**ACTIVITY:** Copy the following data exactly and drop the pictures.

**DATASET EXCERPT:**
● ● ● ● ● ● ●

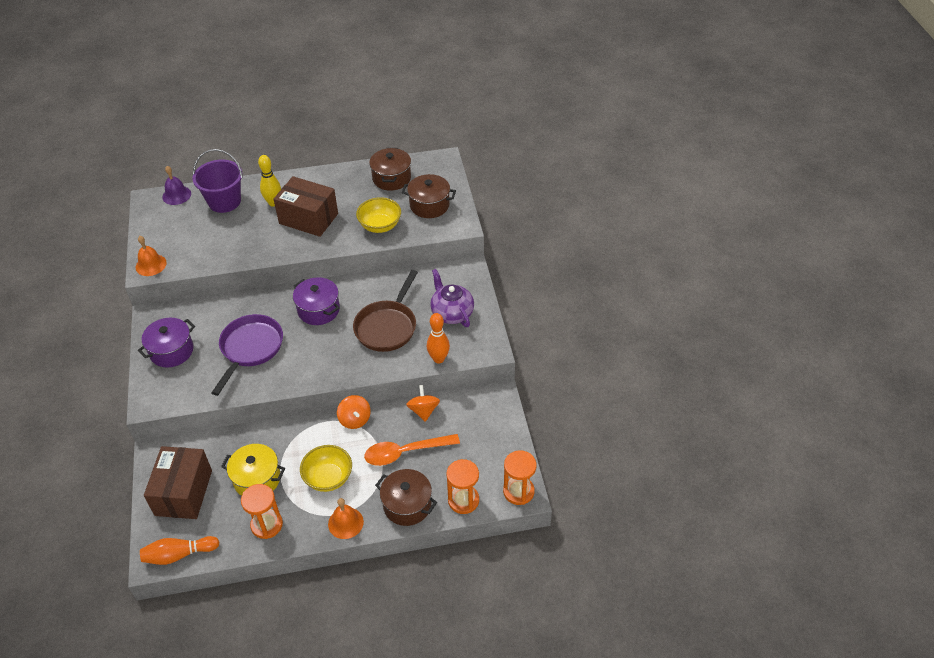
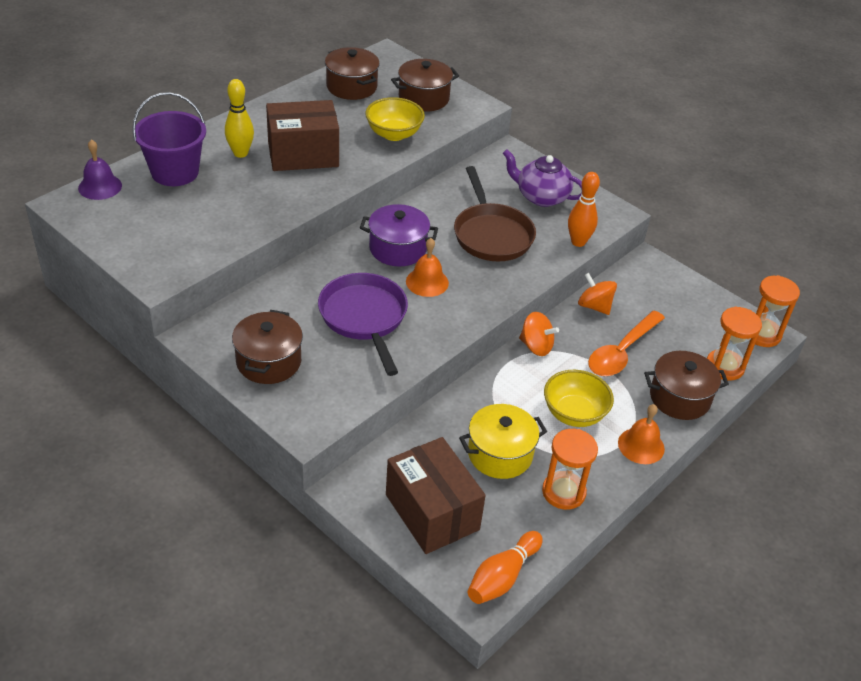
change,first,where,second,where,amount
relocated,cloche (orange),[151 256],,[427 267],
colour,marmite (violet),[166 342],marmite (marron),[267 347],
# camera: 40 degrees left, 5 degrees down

● ● ● ● ● ● ●

**RESPONSE BOX:**
change,first,where,second,where,amount
relocated,cloche (orange),[151 256],,[427 267],
colour,marmite (violet),[166 342],marmite (marron),[267 347],
# camera: 40 degrees left, 5 degrees down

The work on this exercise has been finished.